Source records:
··········

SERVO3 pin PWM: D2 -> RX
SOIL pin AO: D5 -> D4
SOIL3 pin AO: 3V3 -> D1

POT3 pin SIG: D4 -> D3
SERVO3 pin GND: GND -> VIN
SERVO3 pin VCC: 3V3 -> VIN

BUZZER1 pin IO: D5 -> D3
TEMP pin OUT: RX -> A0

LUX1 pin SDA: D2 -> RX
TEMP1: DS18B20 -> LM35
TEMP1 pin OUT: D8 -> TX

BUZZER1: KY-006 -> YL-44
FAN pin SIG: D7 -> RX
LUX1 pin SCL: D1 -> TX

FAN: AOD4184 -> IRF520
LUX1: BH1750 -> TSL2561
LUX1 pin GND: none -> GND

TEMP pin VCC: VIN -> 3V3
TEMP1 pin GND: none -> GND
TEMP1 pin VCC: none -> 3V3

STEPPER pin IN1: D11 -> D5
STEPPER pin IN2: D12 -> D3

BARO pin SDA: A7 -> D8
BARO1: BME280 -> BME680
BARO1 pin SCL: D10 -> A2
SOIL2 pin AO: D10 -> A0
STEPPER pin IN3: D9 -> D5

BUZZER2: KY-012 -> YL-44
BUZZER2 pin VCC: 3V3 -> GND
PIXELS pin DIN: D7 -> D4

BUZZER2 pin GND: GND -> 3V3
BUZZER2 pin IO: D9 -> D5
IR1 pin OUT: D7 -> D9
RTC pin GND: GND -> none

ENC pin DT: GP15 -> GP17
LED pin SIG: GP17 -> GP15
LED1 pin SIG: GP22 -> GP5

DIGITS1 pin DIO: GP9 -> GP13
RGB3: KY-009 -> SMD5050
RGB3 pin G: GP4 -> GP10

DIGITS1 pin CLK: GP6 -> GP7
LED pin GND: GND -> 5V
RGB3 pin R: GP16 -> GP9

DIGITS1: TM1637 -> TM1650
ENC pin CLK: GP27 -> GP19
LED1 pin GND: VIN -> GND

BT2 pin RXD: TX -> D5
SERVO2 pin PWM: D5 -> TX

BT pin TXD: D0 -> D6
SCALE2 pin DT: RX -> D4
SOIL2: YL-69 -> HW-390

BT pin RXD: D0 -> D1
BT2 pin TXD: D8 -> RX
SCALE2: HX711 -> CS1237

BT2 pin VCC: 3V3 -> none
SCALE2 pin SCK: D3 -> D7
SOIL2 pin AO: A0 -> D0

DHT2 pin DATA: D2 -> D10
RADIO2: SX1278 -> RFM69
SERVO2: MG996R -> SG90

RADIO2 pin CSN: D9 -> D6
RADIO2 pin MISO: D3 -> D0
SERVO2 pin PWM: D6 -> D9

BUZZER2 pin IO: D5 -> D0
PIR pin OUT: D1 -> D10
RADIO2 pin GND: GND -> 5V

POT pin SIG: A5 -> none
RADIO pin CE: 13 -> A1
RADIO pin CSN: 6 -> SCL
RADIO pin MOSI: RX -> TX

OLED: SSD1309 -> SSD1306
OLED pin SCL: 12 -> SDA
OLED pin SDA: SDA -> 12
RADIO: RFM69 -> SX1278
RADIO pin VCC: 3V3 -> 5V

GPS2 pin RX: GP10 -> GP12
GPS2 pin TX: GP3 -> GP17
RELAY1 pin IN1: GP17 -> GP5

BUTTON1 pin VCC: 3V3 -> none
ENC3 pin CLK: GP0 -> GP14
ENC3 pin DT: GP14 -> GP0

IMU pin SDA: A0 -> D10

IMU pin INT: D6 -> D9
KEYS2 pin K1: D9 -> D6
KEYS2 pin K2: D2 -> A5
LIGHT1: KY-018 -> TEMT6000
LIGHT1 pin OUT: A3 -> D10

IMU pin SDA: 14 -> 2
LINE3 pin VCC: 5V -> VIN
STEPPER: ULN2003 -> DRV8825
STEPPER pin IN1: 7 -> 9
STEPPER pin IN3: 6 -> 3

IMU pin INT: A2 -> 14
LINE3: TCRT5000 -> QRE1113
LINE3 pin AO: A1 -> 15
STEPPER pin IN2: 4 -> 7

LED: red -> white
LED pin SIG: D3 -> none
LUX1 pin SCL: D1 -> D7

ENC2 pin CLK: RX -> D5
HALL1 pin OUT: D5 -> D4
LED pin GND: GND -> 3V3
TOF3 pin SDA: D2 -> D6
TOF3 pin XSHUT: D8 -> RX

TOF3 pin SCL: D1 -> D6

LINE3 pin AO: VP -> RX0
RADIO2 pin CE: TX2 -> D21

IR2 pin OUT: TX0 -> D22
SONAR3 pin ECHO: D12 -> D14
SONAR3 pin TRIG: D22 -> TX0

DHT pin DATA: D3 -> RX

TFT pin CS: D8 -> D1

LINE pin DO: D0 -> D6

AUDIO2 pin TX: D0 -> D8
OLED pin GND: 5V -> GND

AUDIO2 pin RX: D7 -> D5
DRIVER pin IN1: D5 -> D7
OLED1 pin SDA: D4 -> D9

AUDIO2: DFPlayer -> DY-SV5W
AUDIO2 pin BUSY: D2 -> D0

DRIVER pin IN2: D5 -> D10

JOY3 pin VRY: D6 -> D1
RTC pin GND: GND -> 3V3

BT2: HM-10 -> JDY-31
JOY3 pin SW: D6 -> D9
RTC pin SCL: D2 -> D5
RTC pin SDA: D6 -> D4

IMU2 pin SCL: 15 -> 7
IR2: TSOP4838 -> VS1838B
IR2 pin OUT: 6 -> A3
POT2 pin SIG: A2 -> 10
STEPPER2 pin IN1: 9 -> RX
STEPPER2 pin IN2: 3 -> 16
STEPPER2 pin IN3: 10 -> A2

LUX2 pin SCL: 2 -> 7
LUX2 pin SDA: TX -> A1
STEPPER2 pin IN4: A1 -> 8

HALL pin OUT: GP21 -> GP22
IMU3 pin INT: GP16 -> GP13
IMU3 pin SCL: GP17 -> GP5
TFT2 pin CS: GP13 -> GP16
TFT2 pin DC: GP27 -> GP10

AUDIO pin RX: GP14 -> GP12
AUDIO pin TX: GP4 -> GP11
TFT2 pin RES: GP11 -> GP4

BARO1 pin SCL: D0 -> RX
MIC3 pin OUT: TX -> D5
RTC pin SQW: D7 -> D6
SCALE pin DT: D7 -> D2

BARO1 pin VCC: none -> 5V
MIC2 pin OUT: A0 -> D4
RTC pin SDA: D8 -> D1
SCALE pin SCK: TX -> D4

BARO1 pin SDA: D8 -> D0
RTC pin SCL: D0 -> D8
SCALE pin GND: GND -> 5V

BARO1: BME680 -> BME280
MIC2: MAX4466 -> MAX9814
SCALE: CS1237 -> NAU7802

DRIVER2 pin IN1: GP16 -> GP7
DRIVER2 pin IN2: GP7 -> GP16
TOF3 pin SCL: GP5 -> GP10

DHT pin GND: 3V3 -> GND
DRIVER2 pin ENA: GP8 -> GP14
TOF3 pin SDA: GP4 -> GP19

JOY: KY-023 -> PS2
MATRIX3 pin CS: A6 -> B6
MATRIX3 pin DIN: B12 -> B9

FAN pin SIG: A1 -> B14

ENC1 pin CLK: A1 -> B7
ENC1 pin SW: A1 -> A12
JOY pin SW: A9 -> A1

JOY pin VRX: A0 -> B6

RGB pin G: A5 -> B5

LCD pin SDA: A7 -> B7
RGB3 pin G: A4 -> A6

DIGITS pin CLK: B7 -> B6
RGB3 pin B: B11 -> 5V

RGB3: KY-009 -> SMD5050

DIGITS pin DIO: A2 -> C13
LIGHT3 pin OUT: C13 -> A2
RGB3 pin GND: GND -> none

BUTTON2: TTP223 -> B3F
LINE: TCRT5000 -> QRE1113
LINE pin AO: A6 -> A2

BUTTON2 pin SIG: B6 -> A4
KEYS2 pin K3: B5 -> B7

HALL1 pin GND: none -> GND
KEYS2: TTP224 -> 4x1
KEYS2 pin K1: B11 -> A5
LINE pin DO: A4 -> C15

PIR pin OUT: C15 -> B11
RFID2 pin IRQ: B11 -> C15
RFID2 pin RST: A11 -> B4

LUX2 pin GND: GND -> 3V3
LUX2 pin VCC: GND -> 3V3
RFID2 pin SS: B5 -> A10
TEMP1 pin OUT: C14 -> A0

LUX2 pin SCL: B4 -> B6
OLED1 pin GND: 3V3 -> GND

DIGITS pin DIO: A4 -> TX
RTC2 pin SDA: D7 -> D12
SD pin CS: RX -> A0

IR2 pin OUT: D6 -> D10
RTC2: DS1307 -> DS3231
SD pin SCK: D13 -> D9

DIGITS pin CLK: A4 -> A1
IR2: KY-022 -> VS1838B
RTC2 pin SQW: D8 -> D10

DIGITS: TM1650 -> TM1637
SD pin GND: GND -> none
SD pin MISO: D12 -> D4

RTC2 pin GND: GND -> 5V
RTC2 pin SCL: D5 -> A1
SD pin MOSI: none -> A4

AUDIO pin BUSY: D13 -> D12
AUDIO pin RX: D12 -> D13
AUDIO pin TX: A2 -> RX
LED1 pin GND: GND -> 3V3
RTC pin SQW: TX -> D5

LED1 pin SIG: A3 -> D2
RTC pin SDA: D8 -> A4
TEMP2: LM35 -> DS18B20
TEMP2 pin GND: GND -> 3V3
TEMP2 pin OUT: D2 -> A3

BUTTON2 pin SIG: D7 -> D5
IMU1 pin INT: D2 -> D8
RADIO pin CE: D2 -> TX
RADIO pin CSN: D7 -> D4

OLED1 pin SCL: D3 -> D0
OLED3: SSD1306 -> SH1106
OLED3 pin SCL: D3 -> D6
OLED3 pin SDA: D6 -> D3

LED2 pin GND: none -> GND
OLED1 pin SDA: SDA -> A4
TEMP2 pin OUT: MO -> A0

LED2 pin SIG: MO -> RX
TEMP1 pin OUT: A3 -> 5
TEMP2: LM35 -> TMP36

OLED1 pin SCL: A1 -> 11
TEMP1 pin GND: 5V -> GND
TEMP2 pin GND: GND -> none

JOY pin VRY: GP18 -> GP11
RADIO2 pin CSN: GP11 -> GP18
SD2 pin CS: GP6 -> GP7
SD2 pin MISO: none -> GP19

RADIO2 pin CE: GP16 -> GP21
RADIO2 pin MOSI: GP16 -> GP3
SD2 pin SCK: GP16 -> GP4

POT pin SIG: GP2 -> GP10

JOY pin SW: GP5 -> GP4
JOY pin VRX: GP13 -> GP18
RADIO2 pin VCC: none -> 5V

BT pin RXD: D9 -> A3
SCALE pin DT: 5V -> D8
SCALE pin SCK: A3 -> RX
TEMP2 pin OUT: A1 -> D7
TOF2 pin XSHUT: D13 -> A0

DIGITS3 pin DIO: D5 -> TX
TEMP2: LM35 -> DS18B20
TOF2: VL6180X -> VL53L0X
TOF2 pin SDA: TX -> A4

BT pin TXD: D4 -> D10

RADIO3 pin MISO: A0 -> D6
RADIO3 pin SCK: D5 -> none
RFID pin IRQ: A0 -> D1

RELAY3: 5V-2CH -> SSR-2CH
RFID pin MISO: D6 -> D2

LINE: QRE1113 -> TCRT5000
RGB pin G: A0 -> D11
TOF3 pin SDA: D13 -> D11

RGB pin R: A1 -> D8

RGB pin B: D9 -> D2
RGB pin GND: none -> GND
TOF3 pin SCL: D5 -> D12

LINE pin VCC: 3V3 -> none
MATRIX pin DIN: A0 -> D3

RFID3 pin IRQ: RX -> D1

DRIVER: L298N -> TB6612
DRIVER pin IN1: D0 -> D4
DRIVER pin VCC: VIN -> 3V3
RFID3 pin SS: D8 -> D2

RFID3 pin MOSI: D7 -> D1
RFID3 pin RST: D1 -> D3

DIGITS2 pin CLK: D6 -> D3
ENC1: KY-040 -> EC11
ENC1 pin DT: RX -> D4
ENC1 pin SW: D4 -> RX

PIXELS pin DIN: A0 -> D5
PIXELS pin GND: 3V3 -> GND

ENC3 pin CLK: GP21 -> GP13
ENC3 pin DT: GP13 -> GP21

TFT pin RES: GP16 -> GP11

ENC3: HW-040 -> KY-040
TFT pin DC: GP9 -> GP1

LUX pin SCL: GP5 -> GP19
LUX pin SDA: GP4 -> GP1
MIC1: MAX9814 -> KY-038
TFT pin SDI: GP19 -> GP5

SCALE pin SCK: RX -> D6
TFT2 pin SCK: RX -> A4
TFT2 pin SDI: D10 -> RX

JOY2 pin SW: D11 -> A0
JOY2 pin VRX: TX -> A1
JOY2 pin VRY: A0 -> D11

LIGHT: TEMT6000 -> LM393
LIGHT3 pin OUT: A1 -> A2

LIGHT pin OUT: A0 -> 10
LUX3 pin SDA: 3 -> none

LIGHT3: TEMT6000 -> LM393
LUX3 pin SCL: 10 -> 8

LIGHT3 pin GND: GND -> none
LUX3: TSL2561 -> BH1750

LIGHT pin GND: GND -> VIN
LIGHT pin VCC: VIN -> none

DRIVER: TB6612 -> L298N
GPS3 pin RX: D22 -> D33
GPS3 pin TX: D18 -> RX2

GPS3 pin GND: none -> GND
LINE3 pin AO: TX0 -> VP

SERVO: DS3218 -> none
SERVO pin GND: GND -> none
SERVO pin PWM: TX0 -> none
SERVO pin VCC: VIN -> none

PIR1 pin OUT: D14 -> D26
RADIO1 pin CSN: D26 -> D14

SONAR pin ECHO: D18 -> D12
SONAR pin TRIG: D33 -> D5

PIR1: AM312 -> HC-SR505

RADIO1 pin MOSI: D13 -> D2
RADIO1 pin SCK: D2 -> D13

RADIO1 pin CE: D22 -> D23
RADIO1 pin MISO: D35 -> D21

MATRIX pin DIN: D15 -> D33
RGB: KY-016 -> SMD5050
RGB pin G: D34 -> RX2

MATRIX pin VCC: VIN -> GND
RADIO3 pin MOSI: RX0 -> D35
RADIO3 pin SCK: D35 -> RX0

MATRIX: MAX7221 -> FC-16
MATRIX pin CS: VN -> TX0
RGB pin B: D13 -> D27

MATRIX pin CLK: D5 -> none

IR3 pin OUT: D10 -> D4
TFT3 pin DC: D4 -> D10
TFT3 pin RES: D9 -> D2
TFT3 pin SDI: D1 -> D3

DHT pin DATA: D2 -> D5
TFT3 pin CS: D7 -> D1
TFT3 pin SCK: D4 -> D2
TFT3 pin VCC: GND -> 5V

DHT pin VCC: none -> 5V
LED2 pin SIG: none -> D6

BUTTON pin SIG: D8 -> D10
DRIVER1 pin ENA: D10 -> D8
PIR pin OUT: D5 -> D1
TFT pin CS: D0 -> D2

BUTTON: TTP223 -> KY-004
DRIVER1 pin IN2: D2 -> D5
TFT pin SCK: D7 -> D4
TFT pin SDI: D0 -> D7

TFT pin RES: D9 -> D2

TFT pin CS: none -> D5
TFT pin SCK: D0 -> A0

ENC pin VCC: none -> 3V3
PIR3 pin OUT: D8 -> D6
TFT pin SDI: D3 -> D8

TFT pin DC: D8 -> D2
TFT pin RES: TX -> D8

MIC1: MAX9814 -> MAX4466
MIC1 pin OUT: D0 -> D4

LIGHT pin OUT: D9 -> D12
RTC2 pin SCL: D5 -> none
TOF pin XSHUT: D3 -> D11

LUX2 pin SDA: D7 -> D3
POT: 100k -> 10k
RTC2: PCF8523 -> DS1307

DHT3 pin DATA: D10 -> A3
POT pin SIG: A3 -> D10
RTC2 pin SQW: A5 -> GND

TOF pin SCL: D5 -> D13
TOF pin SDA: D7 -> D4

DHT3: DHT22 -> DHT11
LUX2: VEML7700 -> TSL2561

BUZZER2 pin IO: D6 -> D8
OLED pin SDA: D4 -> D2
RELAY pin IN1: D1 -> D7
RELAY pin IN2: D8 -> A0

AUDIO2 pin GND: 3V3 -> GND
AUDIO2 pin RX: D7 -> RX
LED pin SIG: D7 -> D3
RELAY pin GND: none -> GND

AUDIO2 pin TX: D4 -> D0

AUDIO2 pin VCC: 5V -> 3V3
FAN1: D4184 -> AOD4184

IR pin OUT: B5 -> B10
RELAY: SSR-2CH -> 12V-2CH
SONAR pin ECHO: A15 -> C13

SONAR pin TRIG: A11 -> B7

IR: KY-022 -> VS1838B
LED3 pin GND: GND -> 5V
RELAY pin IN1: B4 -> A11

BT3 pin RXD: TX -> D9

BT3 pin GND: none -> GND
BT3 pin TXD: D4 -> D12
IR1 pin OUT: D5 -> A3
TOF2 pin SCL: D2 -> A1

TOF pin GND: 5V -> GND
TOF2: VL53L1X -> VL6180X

··········

» **Exercise prompt**
Look through the lines above and collect those with the word "TRIG".

» **Solution for this exercise**
SONAR3 pin TRIG: D22 -> TX0
SONAR pin TRIG: D33 -> D5
SONAR pin TRIG: A11 -> B7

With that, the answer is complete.